The goal is an unaltered copy of the records below, minus any images.

---------- EXTRACTED INFORMATION ----------

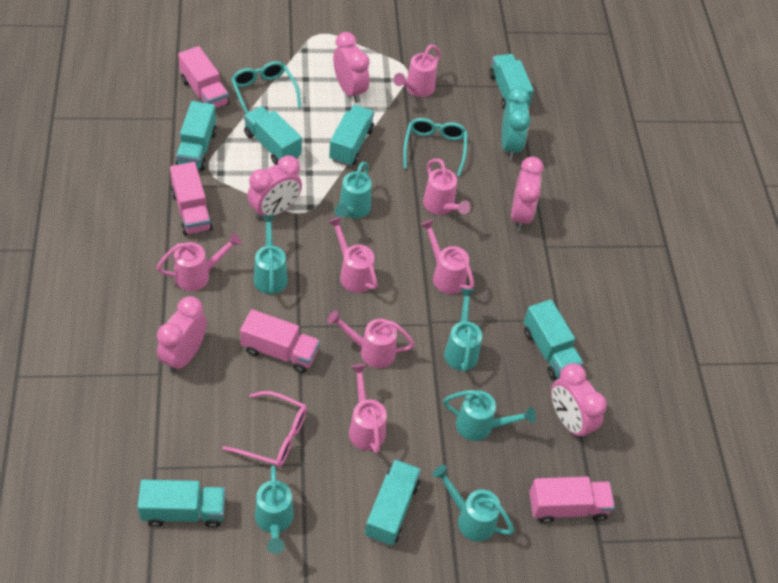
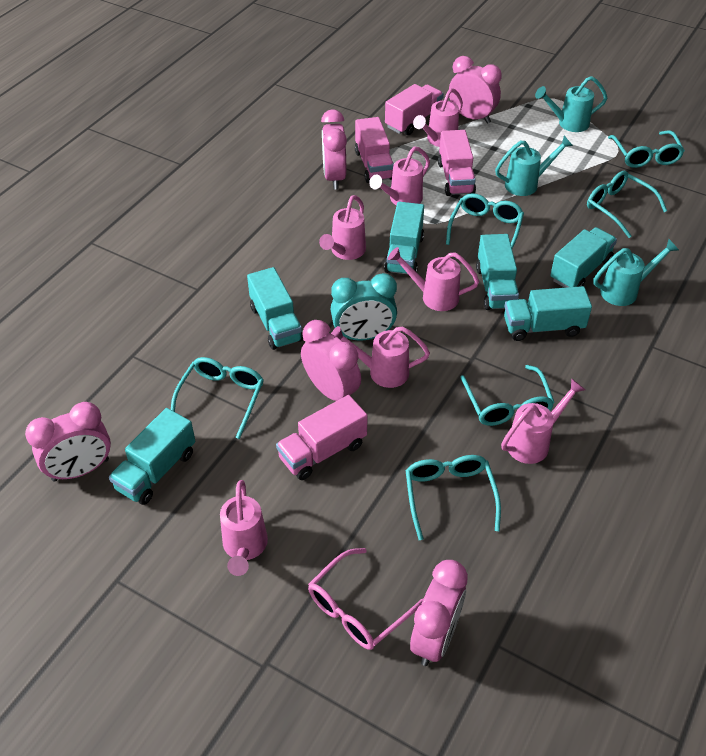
turquoise glasses: 2 -> 6
turquoise truck: 7 -> 6
turquoise watering can: 6 -> 3

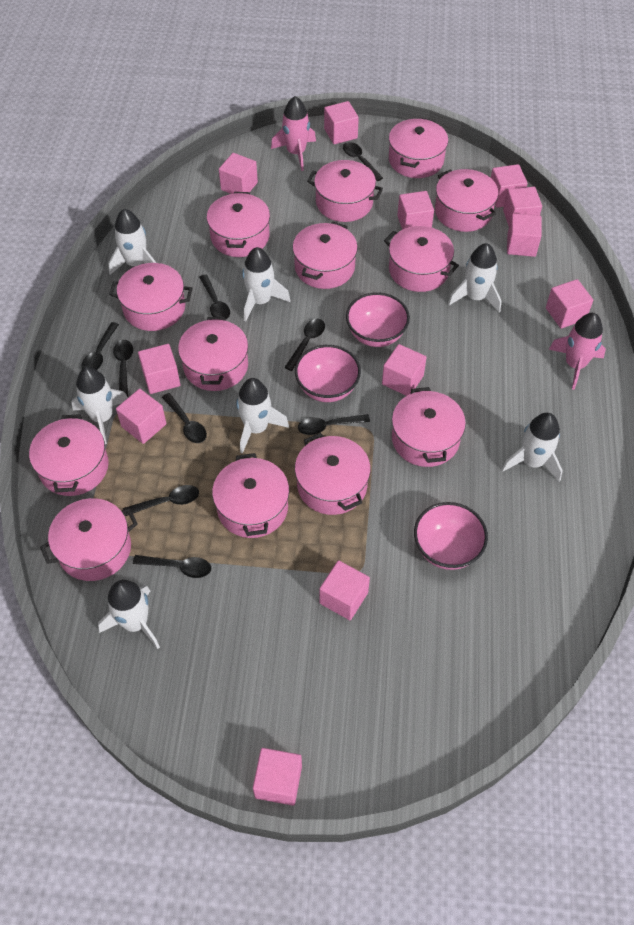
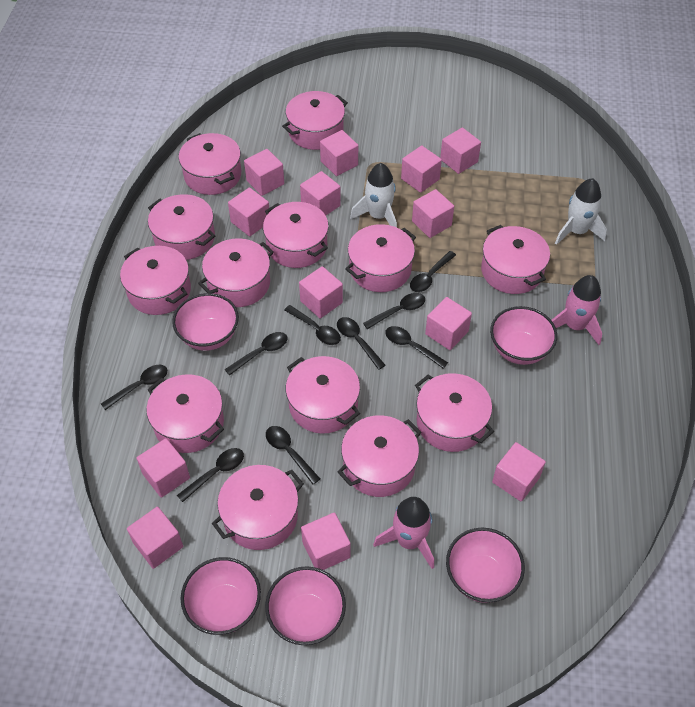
pink bowl: 3 -> 5
pink cube: 12 -> 13
white rocket: 7 -> 2

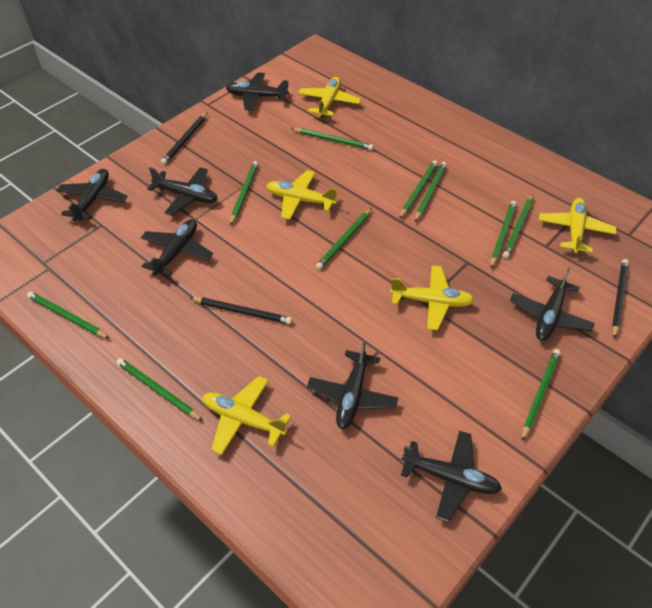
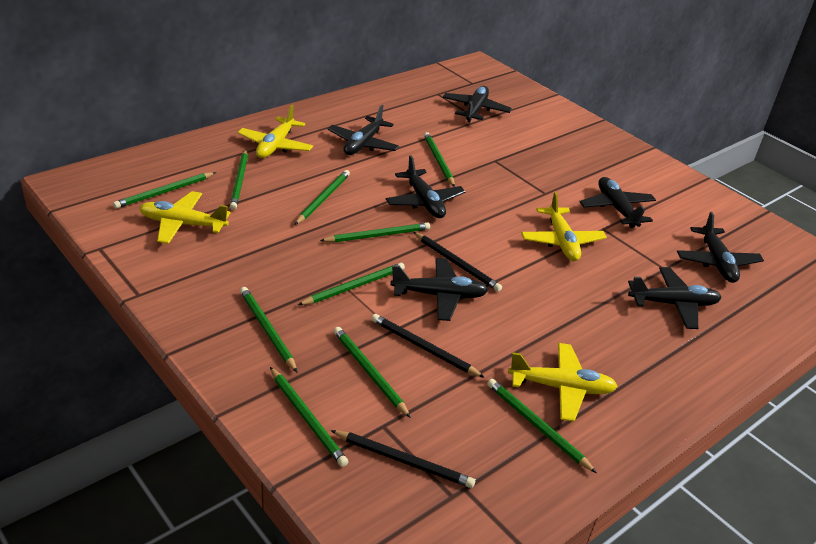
yellow plane: 5 -> 4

----------

# [RESPONSE AREA]
turquoise glasses: 2 -> 6
turquoise truck: 7 -> 6
turquoise watering can: 6 -> 3

pink bowl: 3 -> 5
pink cube: 12 -> 13
white rocket: 7 -> 2

yellow plane: 5 -> 4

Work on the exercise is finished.